ACTIVITY: Tally the lines in the data that follows that include the word "cylinder", and report nothing but the total.

--- RECORD EXTRACTS Enclosed Below ---

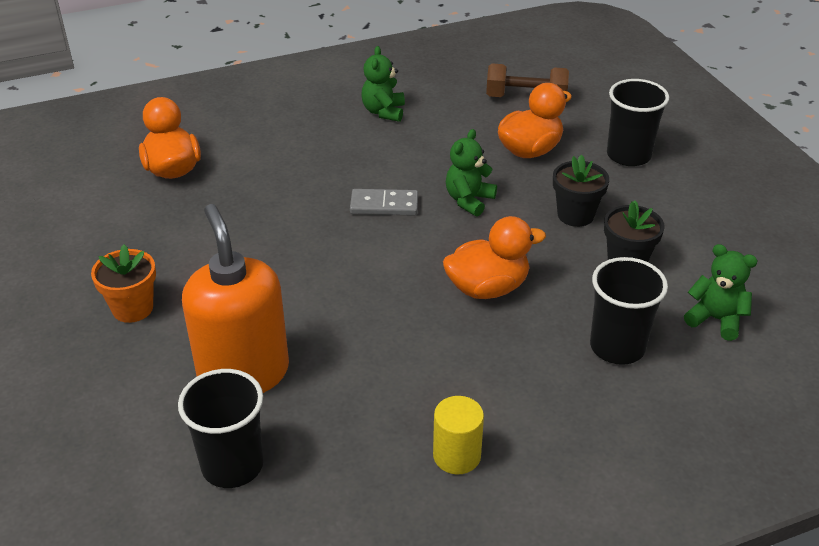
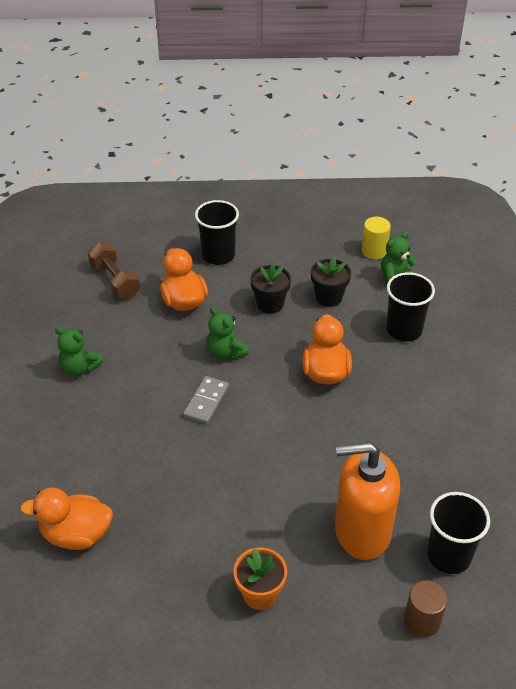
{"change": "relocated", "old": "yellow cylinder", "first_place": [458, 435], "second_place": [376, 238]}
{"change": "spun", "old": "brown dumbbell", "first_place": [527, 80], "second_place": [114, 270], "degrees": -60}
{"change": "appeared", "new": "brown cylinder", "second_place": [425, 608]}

--- End of Enclosed RECORD EXTRACTS ---
--- RECORD EXTRACTS Enclosed Below ---

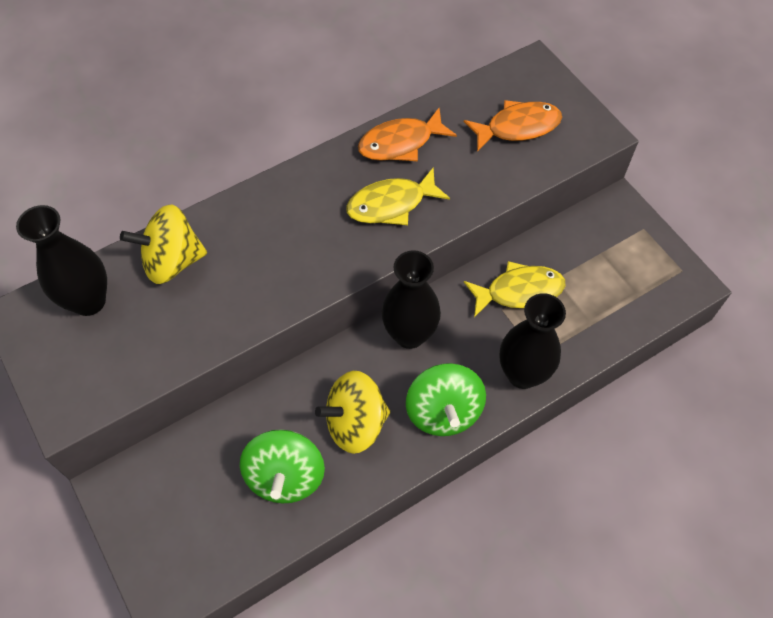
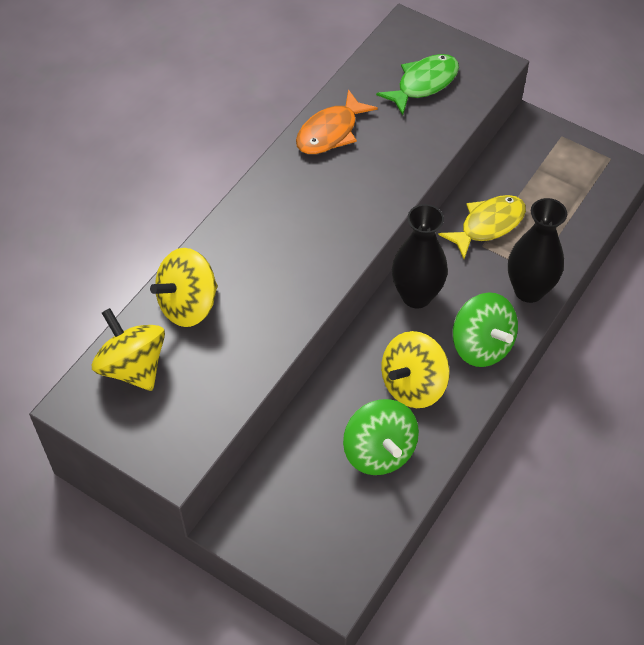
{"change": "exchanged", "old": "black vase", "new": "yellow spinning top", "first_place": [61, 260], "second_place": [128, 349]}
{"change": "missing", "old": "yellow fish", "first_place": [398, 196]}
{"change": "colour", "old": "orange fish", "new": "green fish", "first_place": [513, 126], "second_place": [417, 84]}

--- End of Enclosed RECORD EXTRACTS ---

RESPONSE: 2